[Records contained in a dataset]
------------
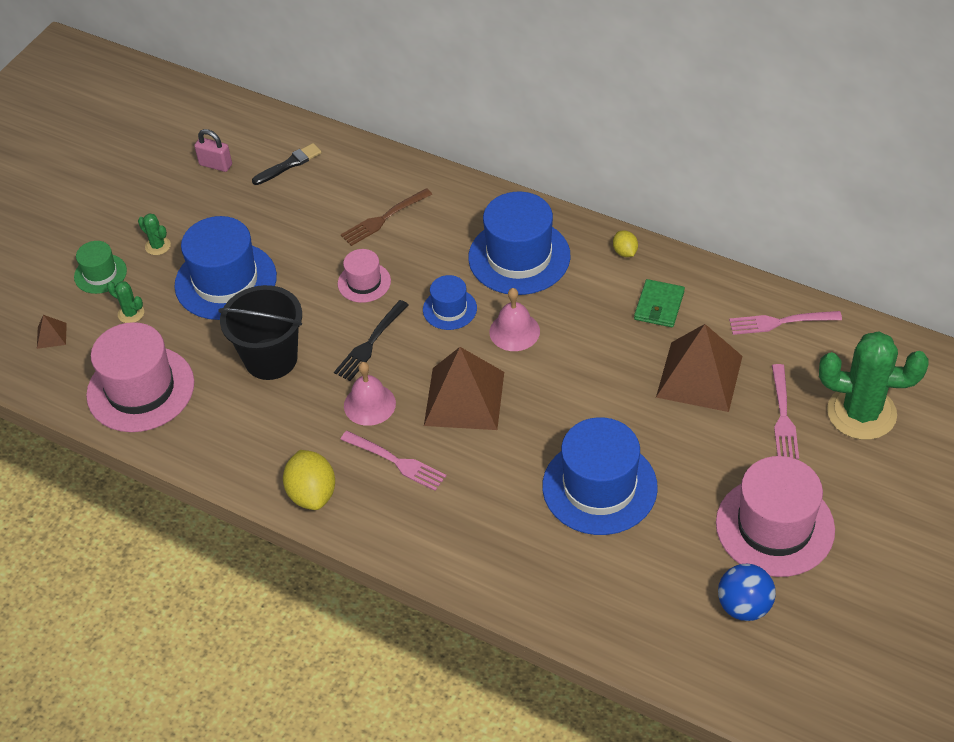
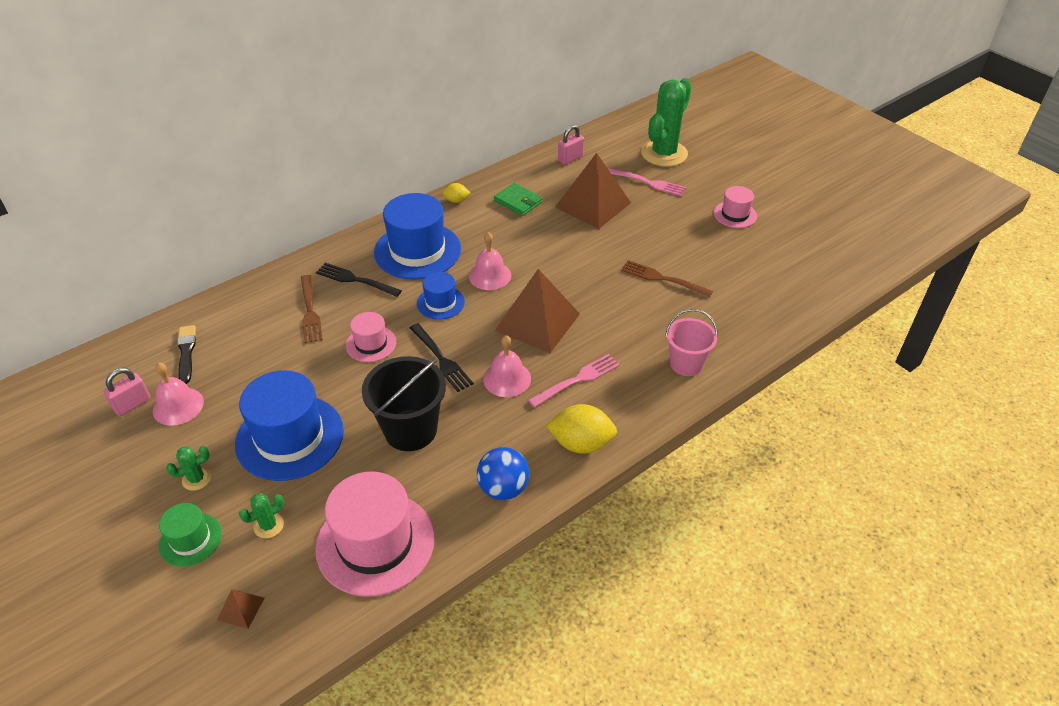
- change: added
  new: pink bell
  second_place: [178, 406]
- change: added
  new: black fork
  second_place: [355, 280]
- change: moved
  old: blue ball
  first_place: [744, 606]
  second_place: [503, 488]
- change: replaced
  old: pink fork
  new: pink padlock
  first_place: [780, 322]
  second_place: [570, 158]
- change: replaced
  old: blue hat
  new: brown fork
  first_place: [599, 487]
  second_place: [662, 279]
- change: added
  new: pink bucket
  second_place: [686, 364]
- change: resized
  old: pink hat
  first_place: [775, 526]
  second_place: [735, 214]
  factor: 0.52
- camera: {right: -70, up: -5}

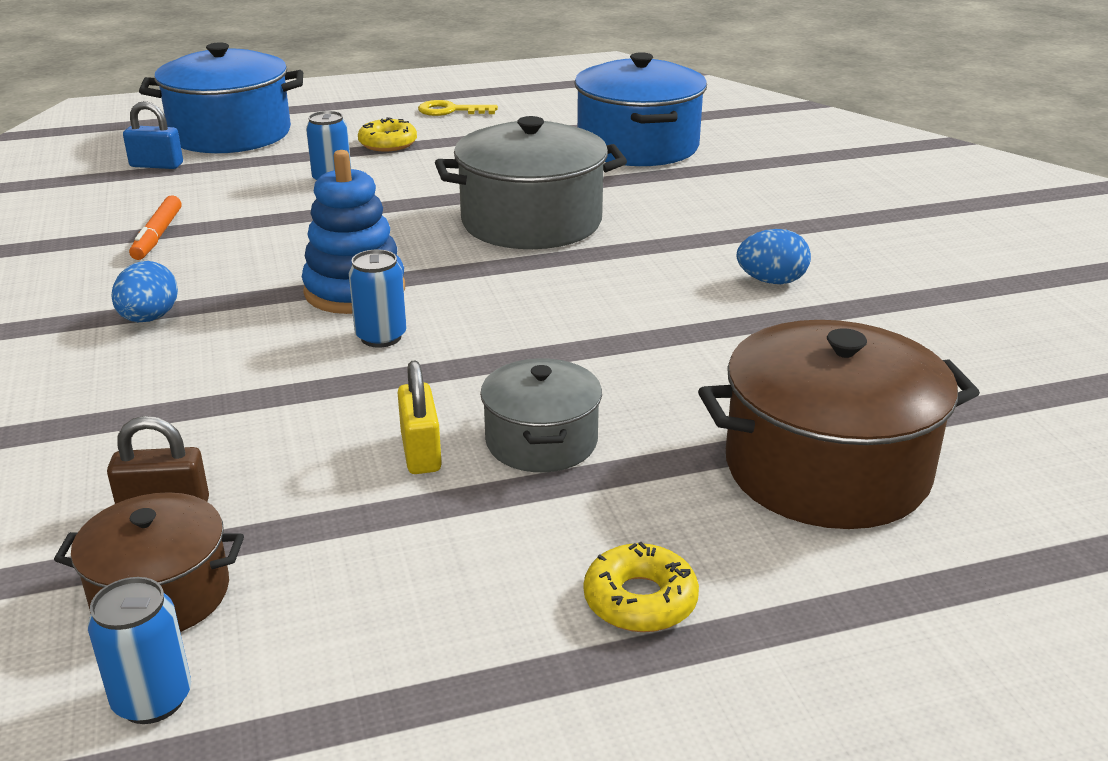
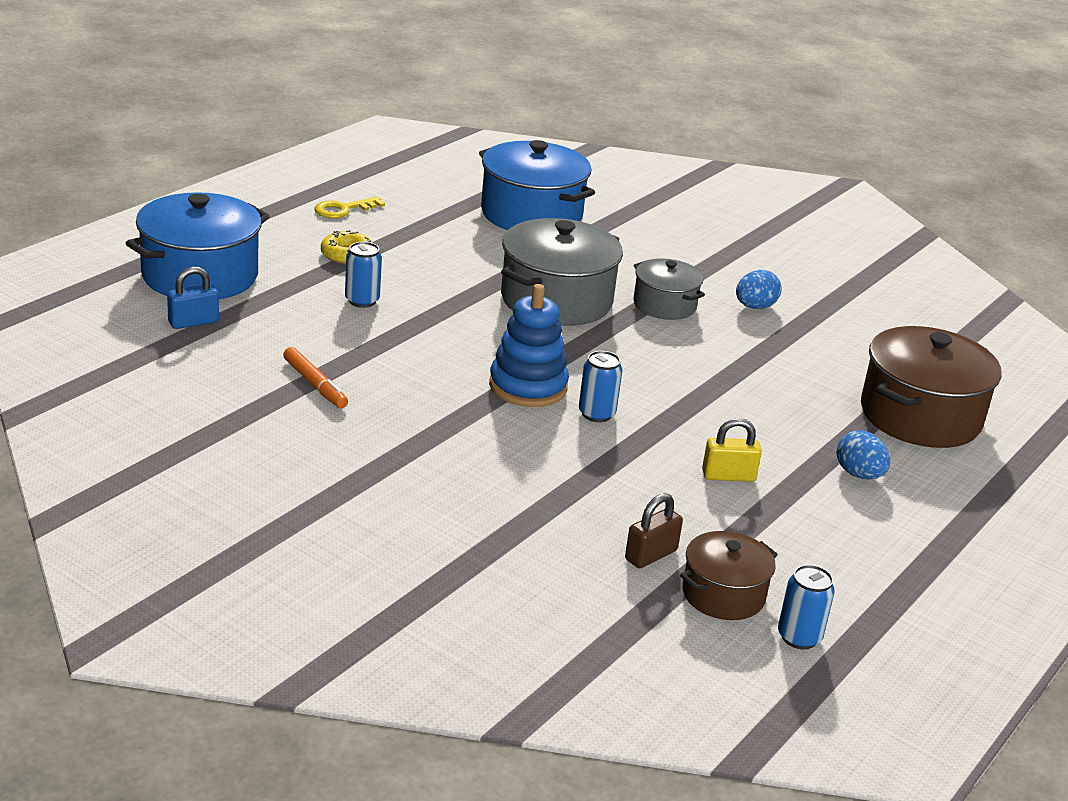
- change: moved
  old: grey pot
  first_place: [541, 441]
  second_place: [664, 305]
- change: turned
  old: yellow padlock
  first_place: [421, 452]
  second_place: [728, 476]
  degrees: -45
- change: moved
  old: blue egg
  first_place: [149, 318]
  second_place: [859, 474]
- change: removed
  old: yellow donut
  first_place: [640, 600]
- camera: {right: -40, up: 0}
------------
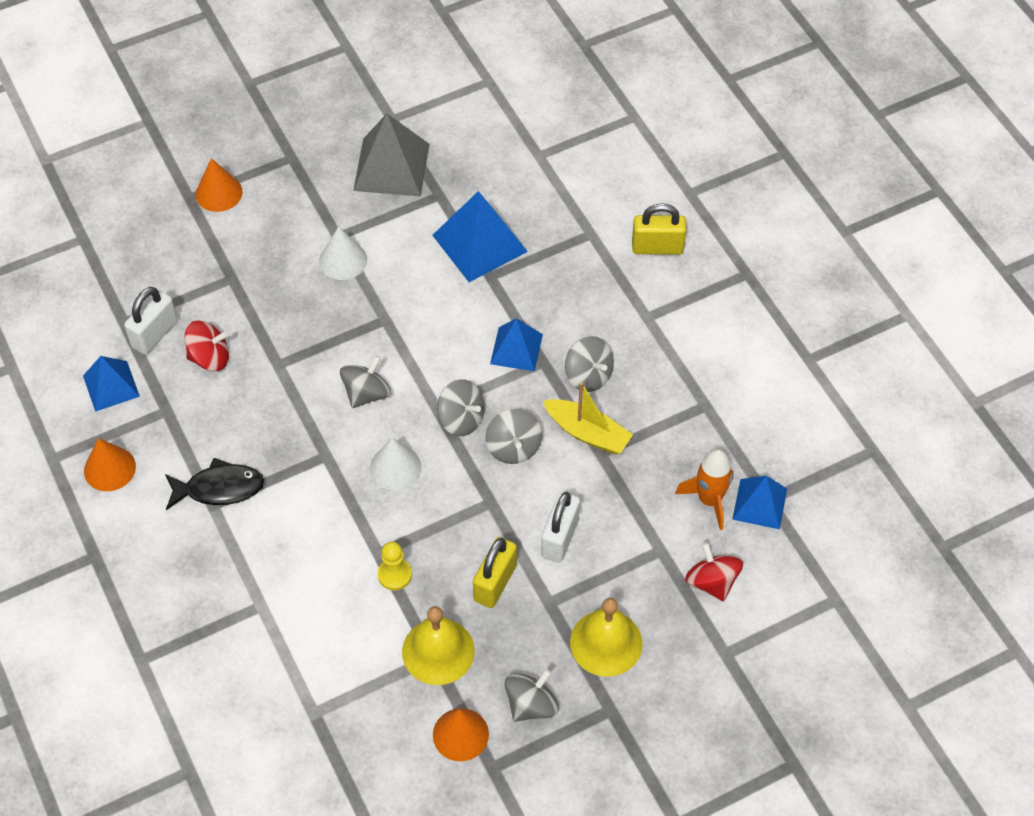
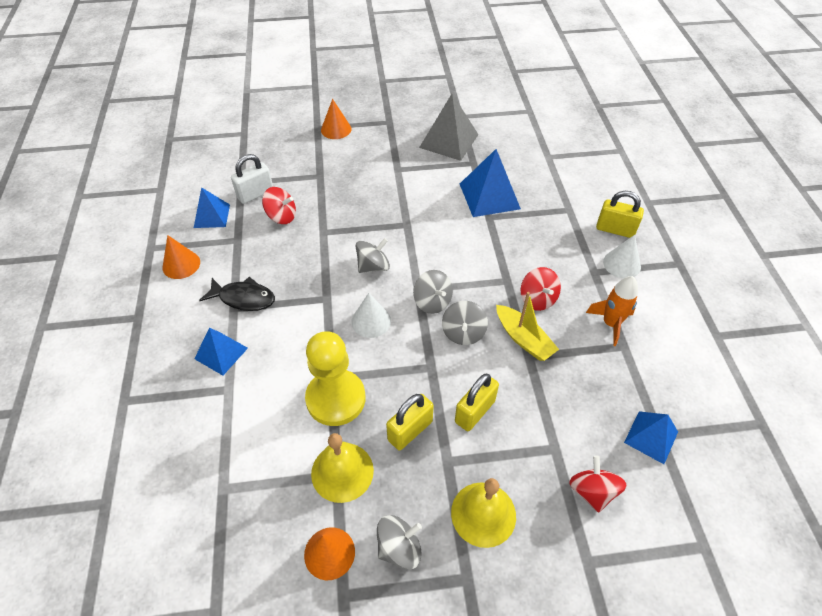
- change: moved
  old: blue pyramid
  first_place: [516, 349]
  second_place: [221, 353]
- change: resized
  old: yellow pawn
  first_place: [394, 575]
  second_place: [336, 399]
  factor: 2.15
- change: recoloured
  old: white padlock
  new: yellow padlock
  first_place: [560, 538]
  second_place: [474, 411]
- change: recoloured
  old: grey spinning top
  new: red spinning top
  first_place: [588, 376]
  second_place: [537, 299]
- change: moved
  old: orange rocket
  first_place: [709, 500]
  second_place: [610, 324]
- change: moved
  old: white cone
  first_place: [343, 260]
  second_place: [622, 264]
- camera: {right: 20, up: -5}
------------
In the data above, find each line where the string "fork" appears, then copy it.

  new: black fork
  old: pink fork
  new: brown fork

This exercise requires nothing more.